(Data for this exercise)
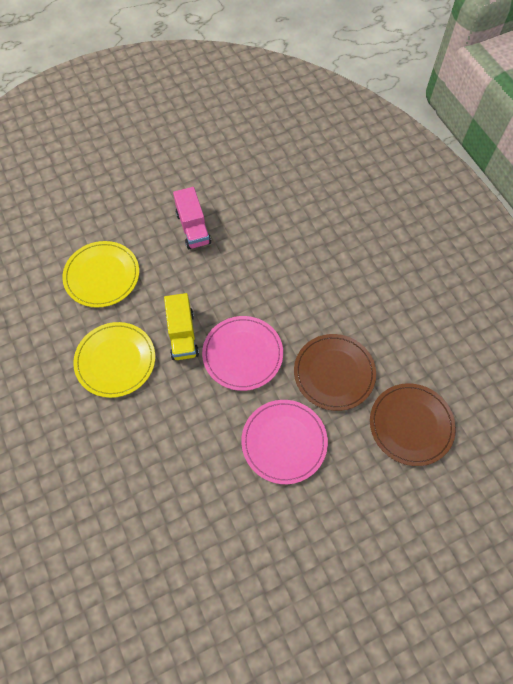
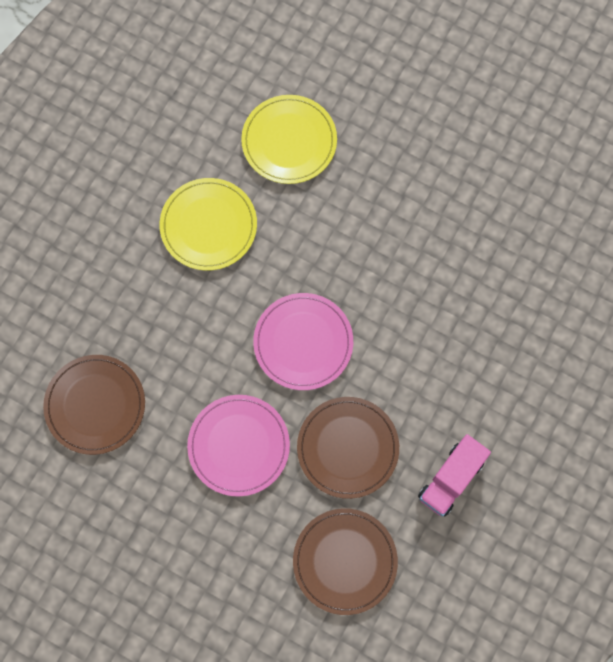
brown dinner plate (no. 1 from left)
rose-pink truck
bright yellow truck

...

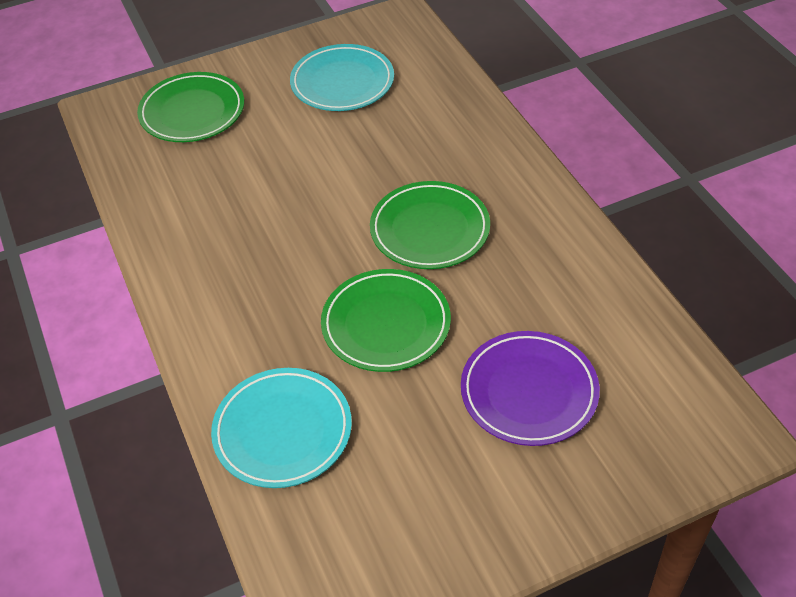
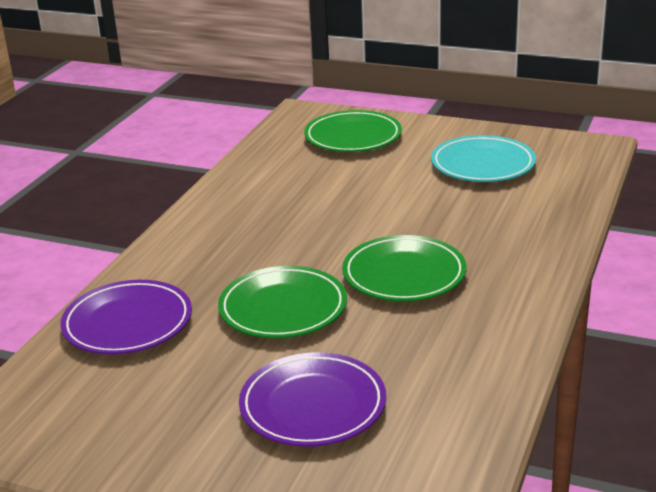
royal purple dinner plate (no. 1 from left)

(Your objective) Across the entries above, find each line with the word "truck" and please copy it out.

(Answer below)
rose-pink truck
bright yellow truck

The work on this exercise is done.